(Beginning of Records shown)

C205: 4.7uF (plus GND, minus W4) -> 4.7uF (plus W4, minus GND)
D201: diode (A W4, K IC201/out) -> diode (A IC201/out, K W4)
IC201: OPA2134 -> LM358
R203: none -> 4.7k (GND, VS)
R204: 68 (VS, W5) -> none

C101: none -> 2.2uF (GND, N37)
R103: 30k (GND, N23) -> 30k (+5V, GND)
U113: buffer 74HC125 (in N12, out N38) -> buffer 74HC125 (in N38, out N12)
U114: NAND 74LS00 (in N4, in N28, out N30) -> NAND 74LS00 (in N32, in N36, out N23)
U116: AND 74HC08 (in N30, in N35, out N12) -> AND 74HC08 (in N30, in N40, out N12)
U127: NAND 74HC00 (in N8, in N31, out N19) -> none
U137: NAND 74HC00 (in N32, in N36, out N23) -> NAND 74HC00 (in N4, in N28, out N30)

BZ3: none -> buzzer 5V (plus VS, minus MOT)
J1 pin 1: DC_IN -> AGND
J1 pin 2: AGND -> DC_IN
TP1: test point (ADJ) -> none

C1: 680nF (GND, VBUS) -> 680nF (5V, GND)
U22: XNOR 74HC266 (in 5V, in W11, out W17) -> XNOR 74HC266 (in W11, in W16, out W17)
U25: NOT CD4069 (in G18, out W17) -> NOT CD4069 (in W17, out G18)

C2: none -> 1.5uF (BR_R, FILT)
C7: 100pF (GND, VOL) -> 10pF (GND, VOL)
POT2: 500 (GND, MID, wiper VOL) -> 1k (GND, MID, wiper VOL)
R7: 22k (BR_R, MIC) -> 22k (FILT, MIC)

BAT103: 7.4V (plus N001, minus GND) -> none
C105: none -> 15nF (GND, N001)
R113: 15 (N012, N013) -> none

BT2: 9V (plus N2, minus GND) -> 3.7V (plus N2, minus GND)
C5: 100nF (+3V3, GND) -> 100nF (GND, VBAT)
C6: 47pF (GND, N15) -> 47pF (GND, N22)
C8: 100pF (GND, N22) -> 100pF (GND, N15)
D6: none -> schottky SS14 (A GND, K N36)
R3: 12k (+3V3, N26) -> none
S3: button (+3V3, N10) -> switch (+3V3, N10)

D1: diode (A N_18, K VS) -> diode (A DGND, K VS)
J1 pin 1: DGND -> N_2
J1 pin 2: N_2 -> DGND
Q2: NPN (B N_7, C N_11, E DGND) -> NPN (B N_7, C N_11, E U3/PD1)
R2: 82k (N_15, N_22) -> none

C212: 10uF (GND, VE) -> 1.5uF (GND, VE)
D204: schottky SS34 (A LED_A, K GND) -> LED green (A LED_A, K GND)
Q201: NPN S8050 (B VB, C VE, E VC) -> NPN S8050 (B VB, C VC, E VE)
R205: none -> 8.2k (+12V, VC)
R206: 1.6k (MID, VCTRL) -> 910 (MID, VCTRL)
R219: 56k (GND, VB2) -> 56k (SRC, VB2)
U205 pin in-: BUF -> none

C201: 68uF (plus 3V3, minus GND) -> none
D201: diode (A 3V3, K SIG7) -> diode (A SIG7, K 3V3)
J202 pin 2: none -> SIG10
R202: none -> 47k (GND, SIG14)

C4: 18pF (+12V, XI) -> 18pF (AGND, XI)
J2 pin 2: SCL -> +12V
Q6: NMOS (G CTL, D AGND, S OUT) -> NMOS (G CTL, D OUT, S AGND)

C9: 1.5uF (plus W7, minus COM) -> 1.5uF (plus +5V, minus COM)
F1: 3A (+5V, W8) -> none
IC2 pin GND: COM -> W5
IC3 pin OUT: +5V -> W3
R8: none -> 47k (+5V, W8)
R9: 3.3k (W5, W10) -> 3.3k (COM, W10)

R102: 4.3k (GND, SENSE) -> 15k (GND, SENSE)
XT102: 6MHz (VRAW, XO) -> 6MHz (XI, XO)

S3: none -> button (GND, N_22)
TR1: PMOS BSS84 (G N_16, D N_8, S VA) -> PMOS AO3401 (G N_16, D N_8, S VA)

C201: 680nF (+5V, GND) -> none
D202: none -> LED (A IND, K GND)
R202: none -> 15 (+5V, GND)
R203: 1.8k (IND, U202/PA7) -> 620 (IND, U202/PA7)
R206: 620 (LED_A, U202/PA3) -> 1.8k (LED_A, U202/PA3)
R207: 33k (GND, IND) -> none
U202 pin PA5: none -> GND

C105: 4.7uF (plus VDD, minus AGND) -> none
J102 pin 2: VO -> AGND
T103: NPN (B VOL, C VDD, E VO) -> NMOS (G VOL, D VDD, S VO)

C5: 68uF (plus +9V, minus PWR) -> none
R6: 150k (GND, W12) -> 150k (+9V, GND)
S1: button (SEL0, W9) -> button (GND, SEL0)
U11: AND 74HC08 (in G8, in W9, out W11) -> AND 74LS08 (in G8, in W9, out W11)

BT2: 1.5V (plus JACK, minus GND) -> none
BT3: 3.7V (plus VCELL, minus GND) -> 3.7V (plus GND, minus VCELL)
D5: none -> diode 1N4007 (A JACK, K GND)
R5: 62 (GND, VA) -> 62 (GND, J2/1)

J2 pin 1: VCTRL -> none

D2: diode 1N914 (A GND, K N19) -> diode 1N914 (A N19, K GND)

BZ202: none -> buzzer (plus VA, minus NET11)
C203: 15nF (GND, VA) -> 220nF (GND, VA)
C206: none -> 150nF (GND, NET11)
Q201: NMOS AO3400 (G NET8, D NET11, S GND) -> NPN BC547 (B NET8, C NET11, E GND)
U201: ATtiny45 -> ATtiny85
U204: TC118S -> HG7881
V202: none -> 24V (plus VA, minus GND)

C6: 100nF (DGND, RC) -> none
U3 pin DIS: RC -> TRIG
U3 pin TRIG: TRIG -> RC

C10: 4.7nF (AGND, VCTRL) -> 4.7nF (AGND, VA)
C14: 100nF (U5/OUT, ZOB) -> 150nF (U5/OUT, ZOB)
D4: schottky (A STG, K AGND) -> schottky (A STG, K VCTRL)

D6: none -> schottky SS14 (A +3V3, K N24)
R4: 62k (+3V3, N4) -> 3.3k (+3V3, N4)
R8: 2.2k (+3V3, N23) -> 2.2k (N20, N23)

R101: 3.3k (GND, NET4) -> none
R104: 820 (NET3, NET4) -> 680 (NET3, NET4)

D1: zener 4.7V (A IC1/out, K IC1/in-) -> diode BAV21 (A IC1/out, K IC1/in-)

(End of Records shown)

Your answer must be the line containing "U201: ATtiny45 -> ATtiny85" and every line after it through the end of the records above, reproduced exactly and alone.

U201: ATtiny45 -> ATtiny85
U204: TC118S -> HG7881
V202: none -> 24V (plus VA, minus GND)

C6: 100nF (DGND, RC) -> none
U3 pin DIS: RC -> TRIG
U3 pin TRIG: TRIG -> RC

C10: 4.7nF (AGND, VCTRL) -> 4.7nF (AGND, VA)
C14: 100nF (U5/OUT, ZOB) -> 150nF (U5/OUT, ZOB)
D4: schottky (A STG, K AGND) -> schottky (A STG, K VCTRL)

D6: none -> schottky SS14 (A +3V3, K N24)
R4: 62k (+3V3, N4) -> 3.3k (+3V3, N4)
R8: 2.2k (+3V3, N23) -> 2.2k (N20, N23)

R101: 3.3k (GND, NET4) -> none
R104: 820 (NET3, NET4) -> 680 (NET3, NET4)

D1: zener 4.7V (A IC1/out, K IC1/in-) -> diode BAV21 (A IC1/out, K IC1/in-)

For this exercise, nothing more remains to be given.